| DATASET RECORDS |
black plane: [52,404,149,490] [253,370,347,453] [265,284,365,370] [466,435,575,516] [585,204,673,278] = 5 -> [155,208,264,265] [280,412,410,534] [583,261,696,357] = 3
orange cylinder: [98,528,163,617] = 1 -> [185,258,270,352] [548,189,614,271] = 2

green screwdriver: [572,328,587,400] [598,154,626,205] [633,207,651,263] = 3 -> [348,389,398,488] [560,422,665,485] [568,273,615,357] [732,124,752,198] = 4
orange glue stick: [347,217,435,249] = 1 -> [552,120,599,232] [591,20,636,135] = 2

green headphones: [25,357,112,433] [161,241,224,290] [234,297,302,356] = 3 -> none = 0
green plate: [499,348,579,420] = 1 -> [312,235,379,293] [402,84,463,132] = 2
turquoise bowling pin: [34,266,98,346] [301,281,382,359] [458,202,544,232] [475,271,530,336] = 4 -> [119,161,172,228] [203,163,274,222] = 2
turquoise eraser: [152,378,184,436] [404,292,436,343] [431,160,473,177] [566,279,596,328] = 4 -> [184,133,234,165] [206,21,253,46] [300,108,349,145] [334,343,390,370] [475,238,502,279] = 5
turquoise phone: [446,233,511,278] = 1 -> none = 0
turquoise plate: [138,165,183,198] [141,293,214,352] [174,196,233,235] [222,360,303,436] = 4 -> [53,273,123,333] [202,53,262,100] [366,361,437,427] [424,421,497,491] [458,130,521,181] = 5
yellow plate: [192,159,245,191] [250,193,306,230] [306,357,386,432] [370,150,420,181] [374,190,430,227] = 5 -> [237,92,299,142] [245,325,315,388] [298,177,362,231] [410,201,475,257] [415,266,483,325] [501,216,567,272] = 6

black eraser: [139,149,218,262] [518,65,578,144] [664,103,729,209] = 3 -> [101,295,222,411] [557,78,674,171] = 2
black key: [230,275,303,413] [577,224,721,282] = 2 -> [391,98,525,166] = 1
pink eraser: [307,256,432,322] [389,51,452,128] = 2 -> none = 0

| TASK TO CARRY OUT |
Up to and including the line that holds "green plate: [499,348,579,420]", reproduce the records above exactly from their first line, and give nothing else.

| EXERCISE OUTPUT |
black plane: [52,404,149,490] [253,370,347,453] [265,284,365,370] [466,435,575,516] [585,204,673,278] = 5 -> [155,208,264,265] [280,412,410,534] [583,261,696,357] = 3
orange cylinder: [98,528,163,617] = 1 -> [185,258,270,352] [548,189,614,271] = 2

green screwdriver: [572,328,587,400] [598,154,626,205] [633,207,651,263] = 3 -> [348,389,398,488] [560,422,665,485] [568,273,615,357] [732,124,752,198] = 4
orange glue stick: [347,217,435,249] = 1 -> [552,120,599,232] [591,20,636,135] = 2

green headphones: [25,357,112,433] [161,241,224,290] [234,297,302,356] = 3 -> none = 0
green plate: [499,348,579,420] = 1 -> [312,235,379,293] [402,84,463,132] = 2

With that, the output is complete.